Revision comparison data
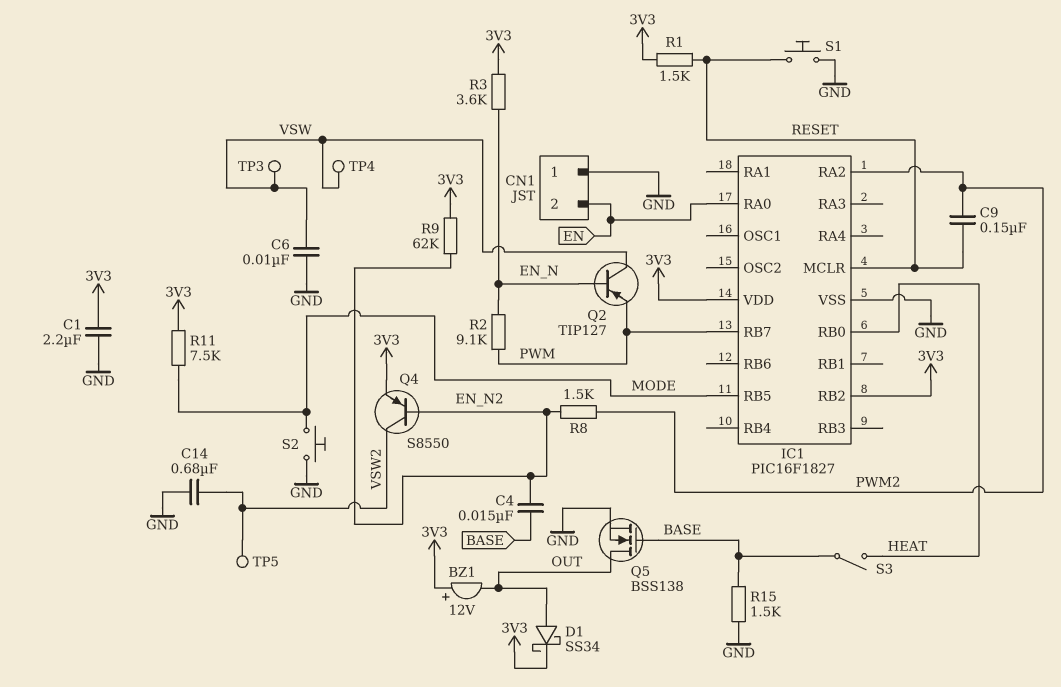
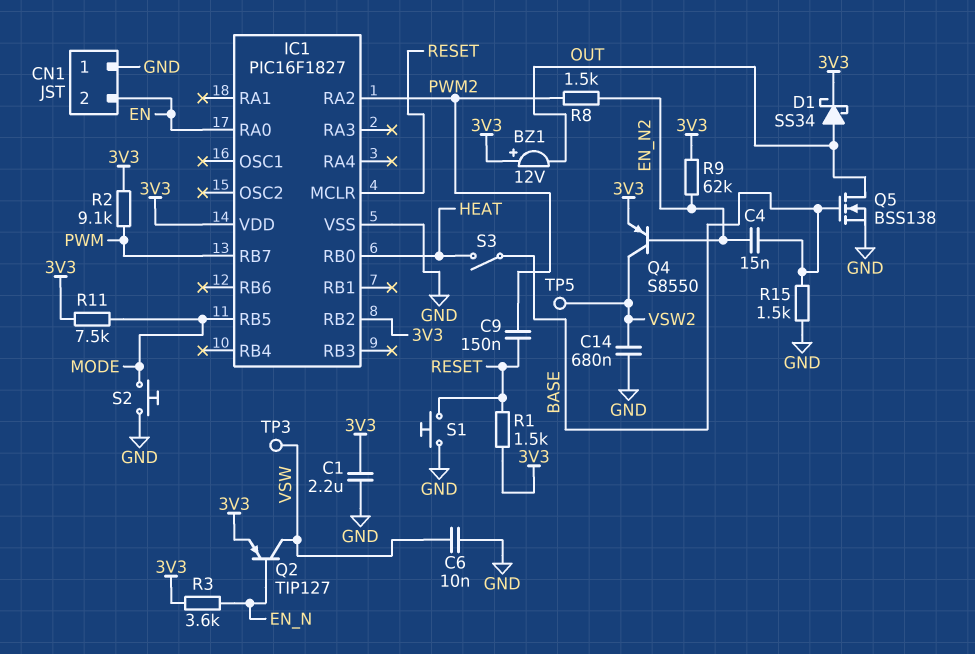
Q2: PNP TIP127 (B EN_N, C VSW, E PWM) -> PNP TIP127 (B EN_N, C VSW, E 3V3)
R2: 9.1k (EN_N, PWM) -> 9.1k (3V3, PWM)
TP4: test point (VSW) -> none

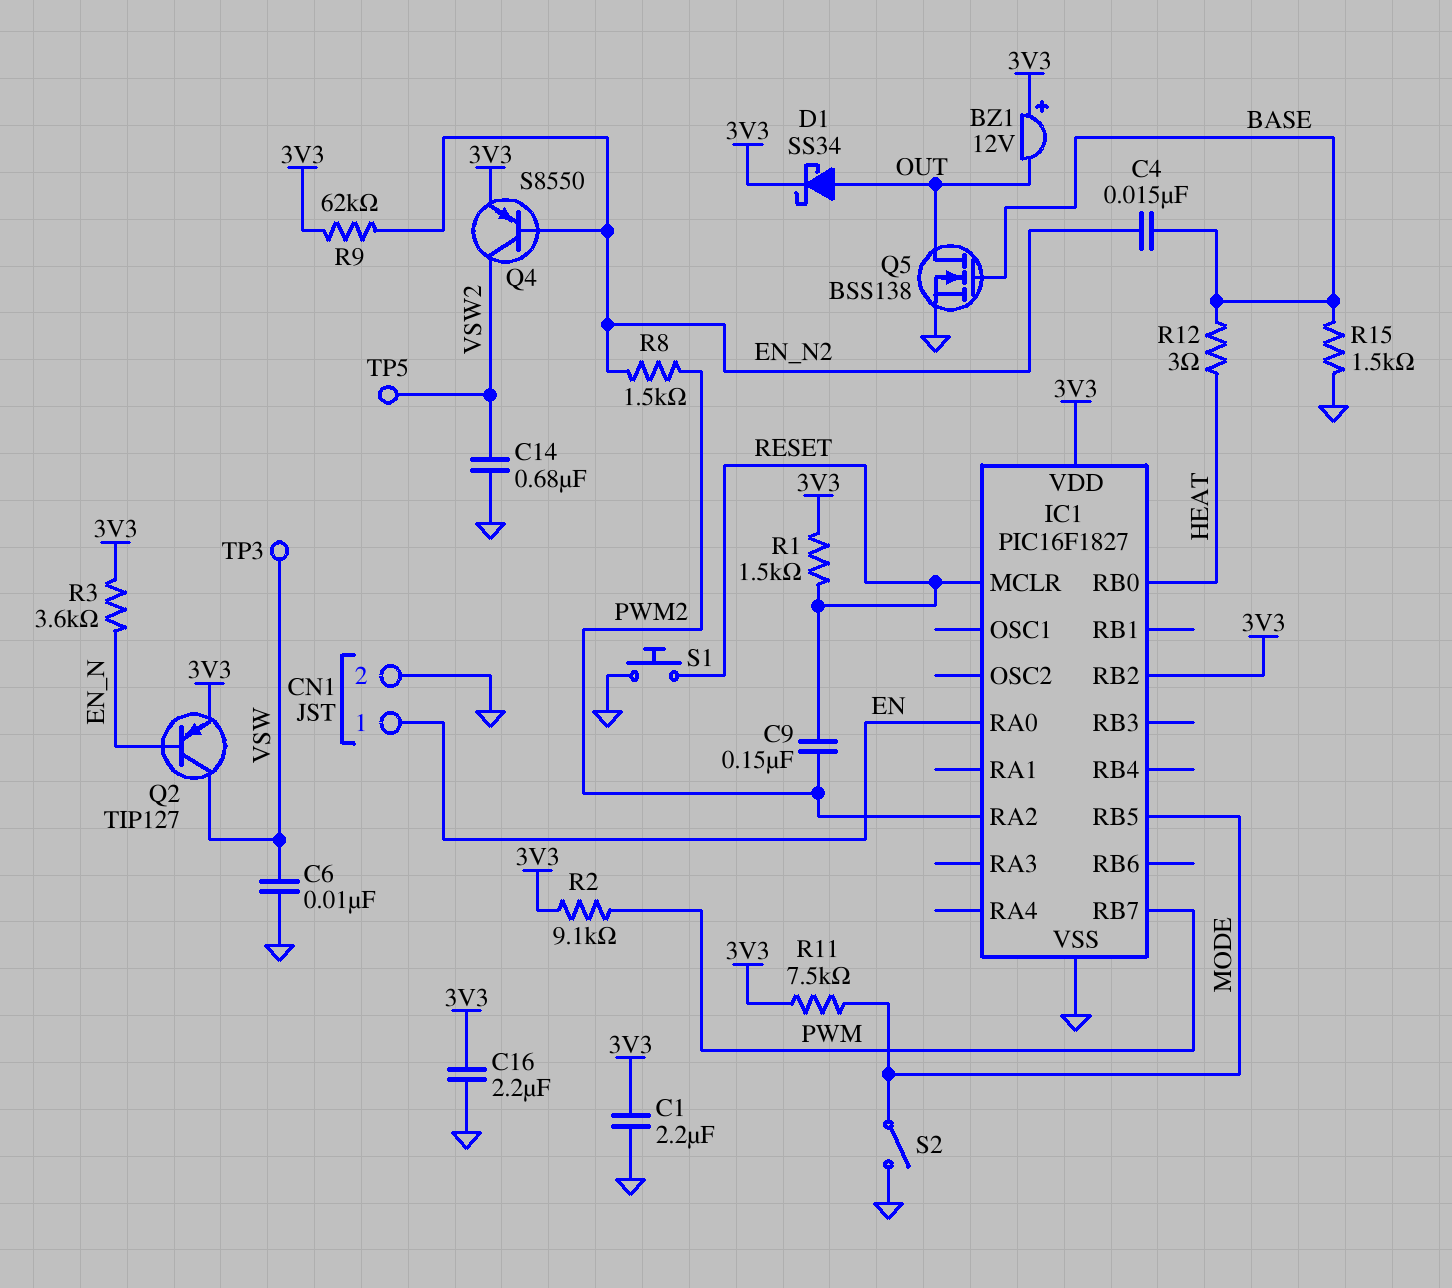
C16: none -> 2.2uF (3V3, GND)
CN1 pin 1: GND -> EN
CN1 pin 2: EN -> GND
R12: none -> 3 (BASE, HEAT)
S2: button (GND, MODE) -> switch (GND, MODE)
S3: switch (BASE, HEAT) -> none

● PROBLEM DESCRIPTION
Starting at the line that contains "C16: none -> 2.2uF (3V3, GND)" and ending at the last line of the data, repeat each line exactly; include nothing else.

● TASK RESPONSE
C16: none -> 2.2uF (3V3, GND)
CN1 pin 1: GND -> EN
CN1 pin 2: EN -> GND
R12: none -> 3 (BASE, HEAT)
S2: button (GND, MODE) -> switch (GND, MODE)
S3: switch (BASE, HEAT) -> none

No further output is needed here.